Exercise brief:
Every line in the listing below that holds the word "degrees" should be returned.

Excerpted data:
--- START ---
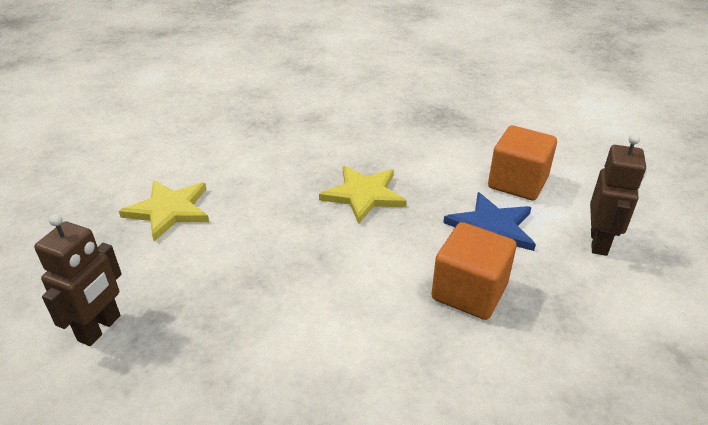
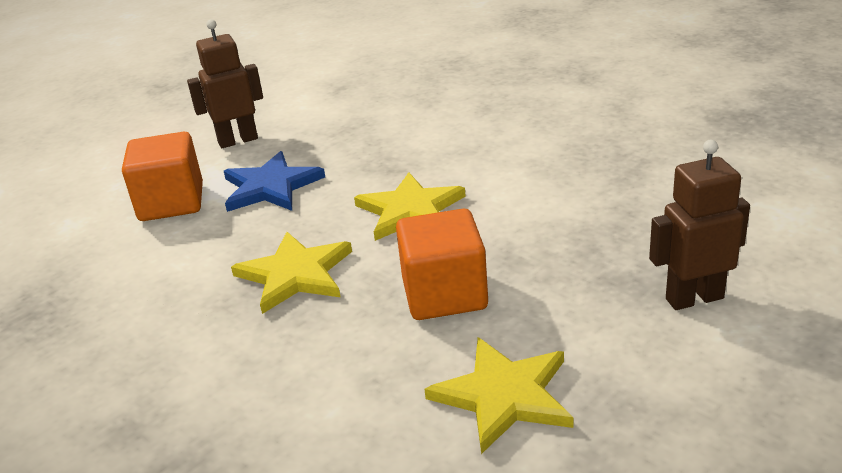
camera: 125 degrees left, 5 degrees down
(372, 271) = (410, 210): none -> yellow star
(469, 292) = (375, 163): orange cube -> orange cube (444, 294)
--- END ---
--- START ---
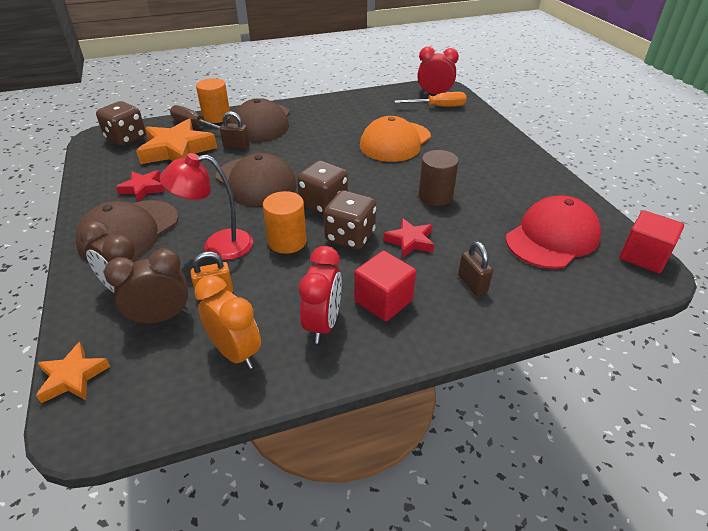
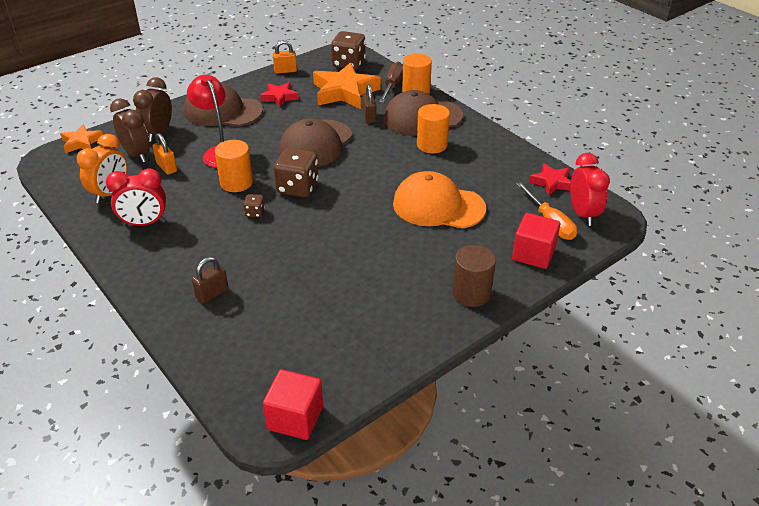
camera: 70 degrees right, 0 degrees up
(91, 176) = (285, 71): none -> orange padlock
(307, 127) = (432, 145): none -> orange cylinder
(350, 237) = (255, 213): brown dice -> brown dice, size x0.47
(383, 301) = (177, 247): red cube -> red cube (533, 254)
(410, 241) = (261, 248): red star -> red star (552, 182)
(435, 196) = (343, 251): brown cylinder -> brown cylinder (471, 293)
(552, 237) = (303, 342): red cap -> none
--- END ---
Answer to this task:
camera: 125 degrees left, 5 degrees down
camera: 70 degrees right, 0 degrees up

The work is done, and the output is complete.